__Task to complete__
In the listing below, how many lines contain the string "place", counting case-sensitively? Reply with the number alone.

__Material to process__
******************************

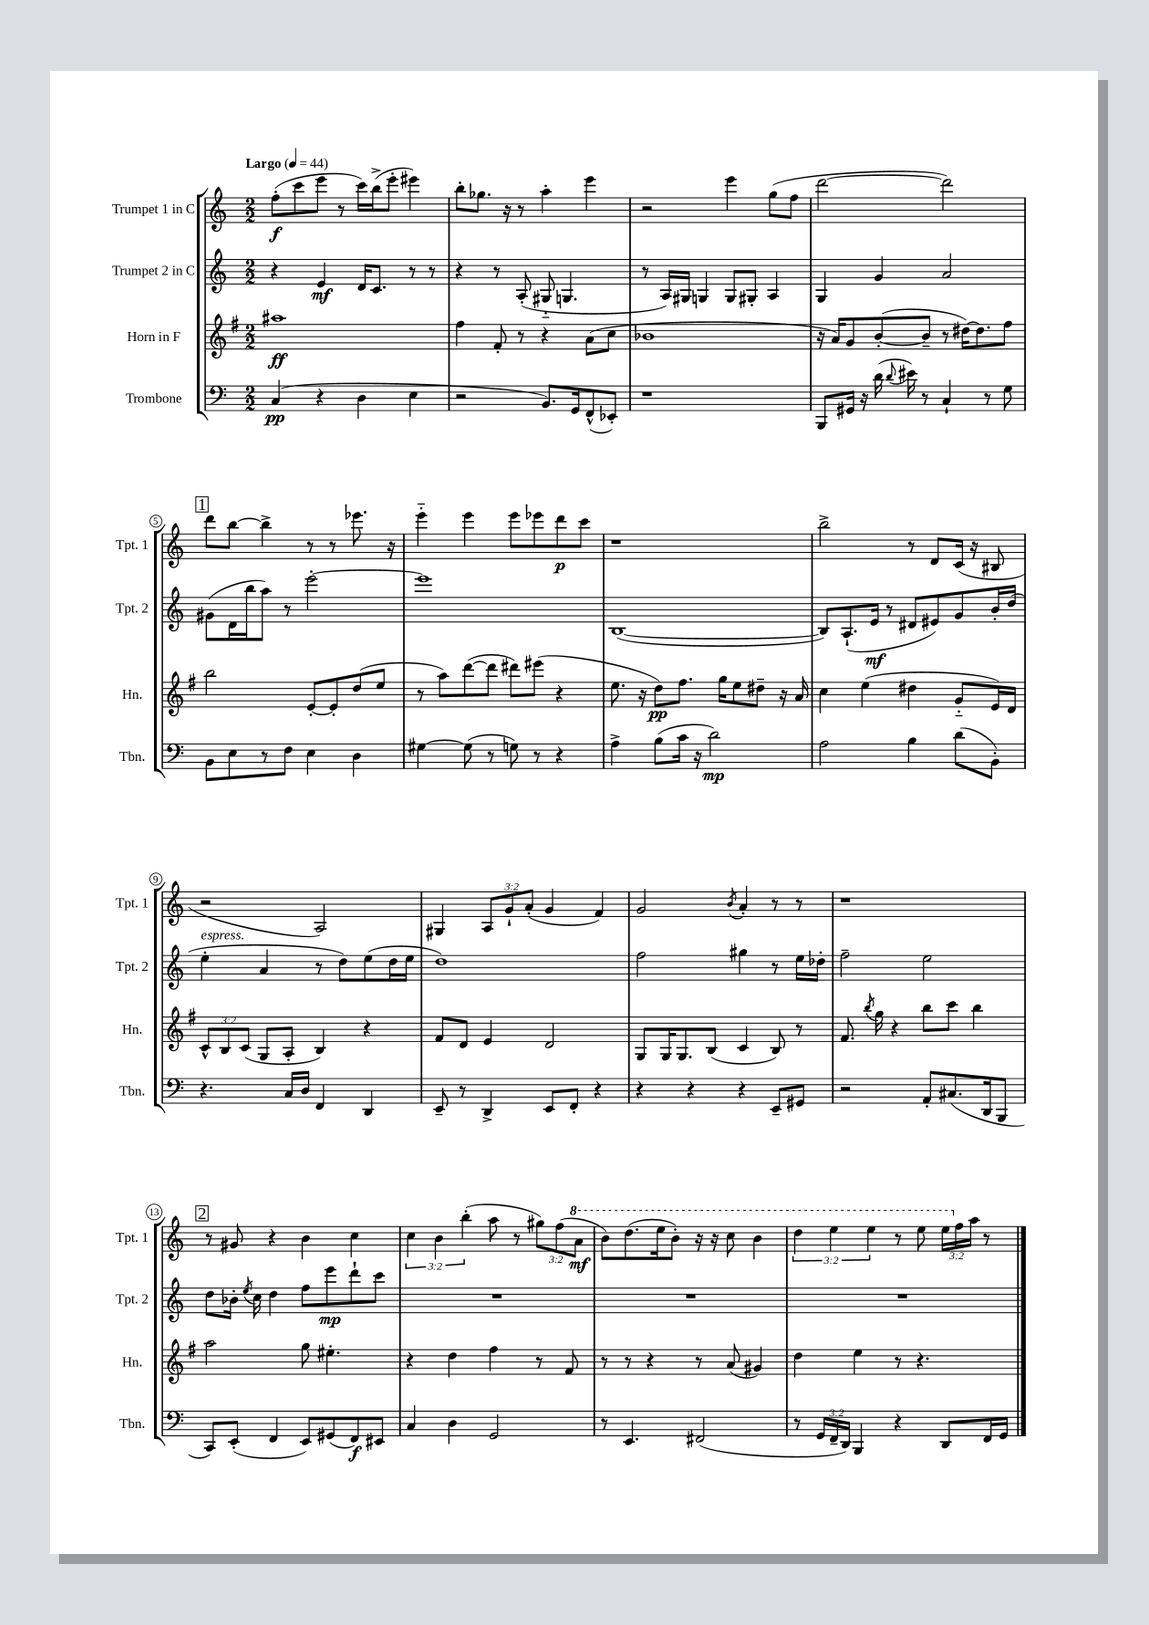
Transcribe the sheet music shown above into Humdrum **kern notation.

******************************

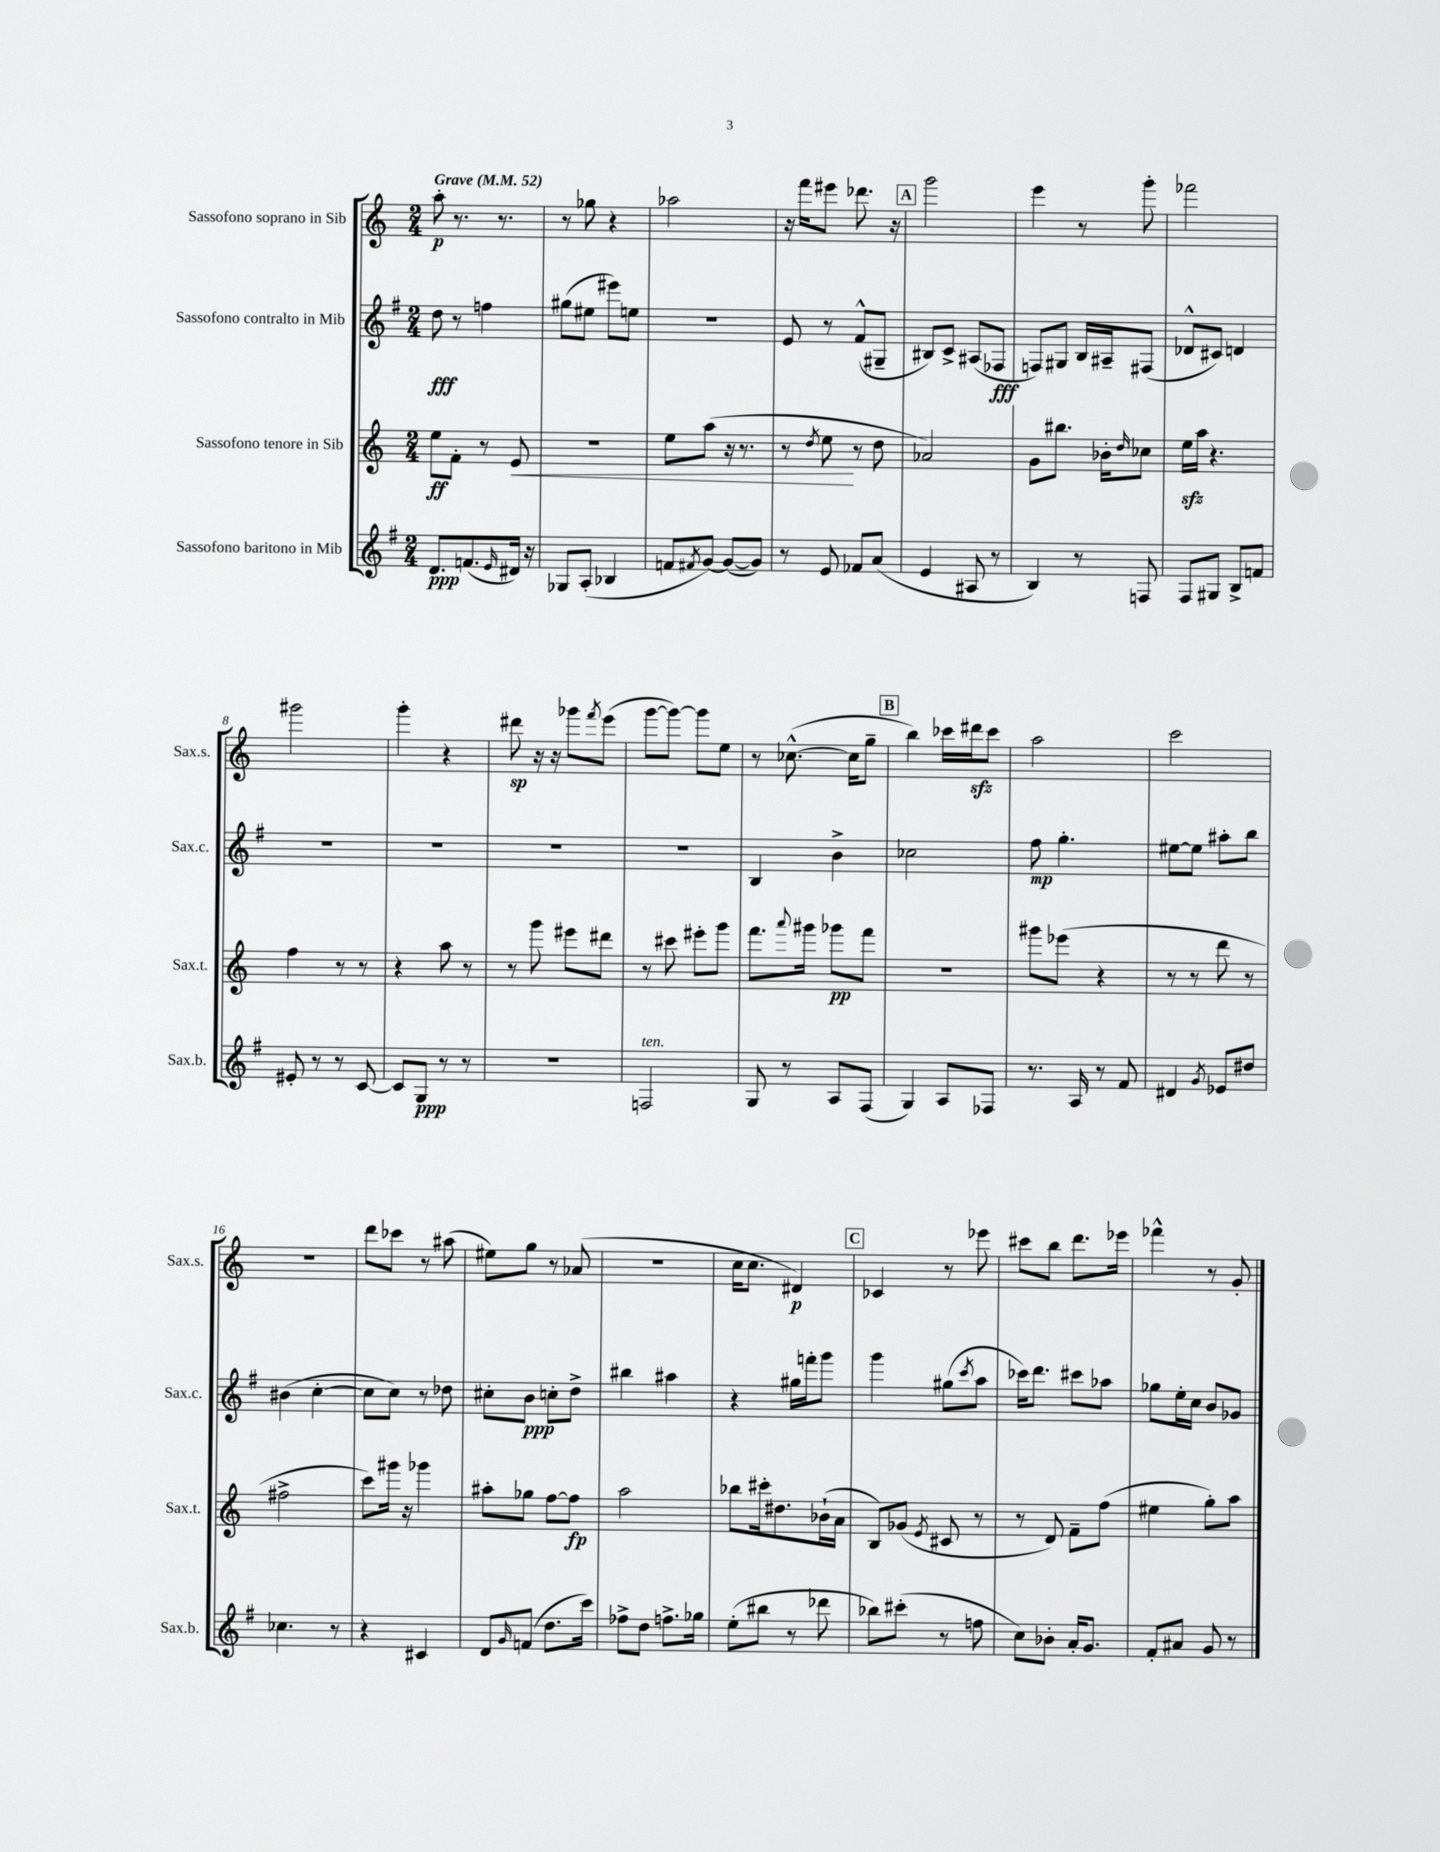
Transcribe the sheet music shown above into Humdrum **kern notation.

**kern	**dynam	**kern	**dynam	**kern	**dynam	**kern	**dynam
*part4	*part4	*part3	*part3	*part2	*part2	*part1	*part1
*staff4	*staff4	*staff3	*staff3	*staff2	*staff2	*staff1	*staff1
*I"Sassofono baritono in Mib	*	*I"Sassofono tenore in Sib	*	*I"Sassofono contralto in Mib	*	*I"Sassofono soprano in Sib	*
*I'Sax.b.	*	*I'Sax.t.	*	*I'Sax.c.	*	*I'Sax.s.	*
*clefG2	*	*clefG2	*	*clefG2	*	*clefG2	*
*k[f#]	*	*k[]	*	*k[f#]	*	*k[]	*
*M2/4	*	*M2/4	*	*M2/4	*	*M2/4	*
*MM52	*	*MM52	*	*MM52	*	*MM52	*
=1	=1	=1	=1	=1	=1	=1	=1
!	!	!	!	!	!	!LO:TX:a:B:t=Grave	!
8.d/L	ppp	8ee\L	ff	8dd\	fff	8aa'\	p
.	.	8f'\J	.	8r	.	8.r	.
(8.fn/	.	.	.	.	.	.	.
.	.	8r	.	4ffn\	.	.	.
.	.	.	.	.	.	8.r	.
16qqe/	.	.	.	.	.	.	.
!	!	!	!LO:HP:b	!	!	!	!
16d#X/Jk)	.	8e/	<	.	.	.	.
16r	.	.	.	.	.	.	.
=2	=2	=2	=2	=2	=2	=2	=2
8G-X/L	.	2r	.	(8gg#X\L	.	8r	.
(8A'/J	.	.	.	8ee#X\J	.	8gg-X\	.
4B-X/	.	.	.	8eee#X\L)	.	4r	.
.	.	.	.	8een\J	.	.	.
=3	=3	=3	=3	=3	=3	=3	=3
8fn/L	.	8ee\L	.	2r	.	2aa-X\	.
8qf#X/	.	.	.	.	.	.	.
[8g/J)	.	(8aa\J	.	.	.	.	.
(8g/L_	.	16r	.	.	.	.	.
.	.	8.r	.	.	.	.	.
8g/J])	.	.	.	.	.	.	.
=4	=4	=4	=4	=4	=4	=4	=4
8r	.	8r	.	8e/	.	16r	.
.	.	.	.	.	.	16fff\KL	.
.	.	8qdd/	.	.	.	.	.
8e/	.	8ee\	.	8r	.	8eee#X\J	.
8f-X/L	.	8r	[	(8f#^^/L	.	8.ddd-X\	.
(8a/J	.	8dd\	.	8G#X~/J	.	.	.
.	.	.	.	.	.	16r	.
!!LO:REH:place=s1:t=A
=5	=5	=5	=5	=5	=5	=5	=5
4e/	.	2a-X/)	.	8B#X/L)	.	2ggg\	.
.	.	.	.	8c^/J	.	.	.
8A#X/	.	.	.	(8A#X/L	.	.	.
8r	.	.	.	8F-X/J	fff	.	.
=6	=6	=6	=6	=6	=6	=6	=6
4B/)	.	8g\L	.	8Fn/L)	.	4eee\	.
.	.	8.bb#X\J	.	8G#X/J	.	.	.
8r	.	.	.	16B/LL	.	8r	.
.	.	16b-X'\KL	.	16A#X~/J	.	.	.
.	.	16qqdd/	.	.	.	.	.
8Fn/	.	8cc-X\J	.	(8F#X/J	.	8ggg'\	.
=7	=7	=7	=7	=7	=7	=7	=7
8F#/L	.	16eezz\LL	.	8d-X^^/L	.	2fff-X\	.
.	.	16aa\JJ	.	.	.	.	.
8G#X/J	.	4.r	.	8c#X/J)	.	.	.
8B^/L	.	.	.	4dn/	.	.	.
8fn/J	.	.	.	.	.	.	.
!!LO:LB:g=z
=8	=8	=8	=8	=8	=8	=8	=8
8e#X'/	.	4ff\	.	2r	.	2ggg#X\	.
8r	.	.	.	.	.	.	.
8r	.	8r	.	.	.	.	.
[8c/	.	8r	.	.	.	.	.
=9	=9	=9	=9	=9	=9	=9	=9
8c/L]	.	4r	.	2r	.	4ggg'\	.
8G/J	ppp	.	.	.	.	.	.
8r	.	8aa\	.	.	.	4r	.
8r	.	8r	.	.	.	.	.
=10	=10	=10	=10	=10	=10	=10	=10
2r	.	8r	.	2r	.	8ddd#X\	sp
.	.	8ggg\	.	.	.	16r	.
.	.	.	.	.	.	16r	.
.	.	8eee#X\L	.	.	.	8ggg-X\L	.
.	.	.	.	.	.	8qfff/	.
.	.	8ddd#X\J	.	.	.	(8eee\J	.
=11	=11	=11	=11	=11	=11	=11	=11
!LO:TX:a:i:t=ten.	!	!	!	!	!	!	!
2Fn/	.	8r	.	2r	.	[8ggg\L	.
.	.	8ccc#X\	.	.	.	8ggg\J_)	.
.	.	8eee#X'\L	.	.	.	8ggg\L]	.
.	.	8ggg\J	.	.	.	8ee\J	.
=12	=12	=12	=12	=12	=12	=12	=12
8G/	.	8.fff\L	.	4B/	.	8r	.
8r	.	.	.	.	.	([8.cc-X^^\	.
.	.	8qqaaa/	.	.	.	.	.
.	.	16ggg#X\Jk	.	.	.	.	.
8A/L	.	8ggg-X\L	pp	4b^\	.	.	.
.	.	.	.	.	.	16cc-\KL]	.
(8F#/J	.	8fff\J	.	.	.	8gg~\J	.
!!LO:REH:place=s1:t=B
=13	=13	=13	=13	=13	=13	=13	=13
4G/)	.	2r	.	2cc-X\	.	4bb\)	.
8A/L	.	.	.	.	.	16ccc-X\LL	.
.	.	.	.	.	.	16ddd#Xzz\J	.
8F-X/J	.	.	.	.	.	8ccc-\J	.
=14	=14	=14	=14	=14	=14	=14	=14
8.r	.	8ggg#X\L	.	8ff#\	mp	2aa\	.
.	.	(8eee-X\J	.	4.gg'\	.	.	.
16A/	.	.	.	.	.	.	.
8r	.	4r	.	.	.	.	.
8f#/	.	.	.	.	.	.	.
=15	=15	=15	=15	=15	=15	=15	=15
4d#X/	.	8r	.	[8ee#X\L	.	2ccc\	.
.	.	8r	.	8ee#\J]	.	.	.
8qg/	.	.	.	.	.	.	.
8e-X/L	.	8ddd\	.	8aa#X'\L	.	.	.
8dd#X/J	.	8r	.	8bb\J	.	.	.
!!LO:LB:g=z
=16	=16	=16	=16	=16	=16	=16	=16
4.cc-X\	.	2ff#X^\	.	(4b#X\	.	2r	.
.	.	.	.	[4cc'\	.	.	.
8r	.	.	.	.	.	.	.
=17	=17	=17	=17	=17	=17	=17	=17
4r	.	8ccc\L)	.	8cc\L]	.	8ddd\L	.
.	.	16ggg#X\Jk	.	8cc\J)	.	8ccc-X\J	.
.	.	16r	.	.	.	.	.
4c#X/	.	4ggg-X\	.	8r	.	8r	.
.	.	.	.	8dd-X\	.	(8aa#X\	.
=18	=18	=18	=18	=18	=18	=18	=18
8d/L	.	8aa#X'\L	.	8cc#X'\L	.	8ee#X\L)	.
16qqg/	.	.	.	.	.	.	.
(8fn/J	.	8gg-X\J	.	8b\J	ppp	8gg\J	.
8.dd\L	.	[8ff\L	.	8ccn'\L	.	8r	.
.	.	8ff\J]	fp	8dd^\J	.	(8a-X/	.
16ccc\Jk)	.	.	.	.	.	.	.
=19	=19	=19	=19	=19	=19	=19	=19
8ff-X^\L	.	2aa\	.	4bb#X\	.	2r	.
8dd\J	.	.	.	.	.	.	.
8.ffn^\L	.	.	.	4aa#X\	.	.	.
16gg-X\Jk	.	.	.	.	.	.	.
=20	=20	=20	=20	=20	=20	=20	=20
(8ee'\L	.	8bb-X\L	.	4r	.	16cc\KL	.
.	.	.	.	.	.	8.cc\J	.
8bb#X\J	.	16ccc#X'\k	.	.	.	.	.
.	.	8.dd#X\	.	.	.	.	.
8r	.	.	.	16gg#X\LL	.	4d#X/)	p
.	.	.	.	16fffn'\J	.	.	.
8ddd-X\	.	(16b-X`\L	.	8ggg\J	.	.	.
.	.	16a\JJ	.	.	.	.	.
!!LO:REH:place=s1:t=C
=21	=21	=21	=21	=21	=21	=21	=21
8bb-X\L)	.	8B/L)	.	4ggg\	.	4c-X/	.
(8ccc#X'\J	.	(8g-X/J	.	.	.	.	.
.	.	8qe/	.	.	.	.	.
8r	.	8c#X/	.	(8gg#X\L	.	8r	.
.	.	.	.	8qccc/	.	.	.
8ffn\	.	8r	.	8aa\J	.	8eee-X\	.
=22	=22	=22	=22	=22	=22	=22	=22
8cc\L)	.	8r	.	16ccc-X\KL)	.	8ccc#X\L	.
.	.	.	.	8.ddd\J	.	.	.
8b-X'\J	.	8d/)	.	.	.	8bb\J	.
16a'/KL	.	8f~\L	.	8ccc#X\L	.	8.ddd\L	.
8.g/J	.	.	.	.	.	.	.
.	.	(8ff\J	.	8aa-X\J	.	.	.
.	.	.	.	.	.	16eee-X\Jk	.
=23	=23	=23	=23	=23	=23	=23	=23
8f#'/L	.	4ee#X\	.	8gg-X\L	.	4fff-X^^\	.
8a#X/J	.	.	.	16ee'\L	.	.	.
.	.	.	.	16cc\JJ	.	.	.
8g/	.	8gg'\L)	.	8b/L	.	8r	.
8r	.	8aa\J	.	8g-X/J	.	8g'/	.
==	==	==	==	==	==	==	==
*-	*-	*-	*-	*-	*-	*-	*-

******************************

__Output for this task__
3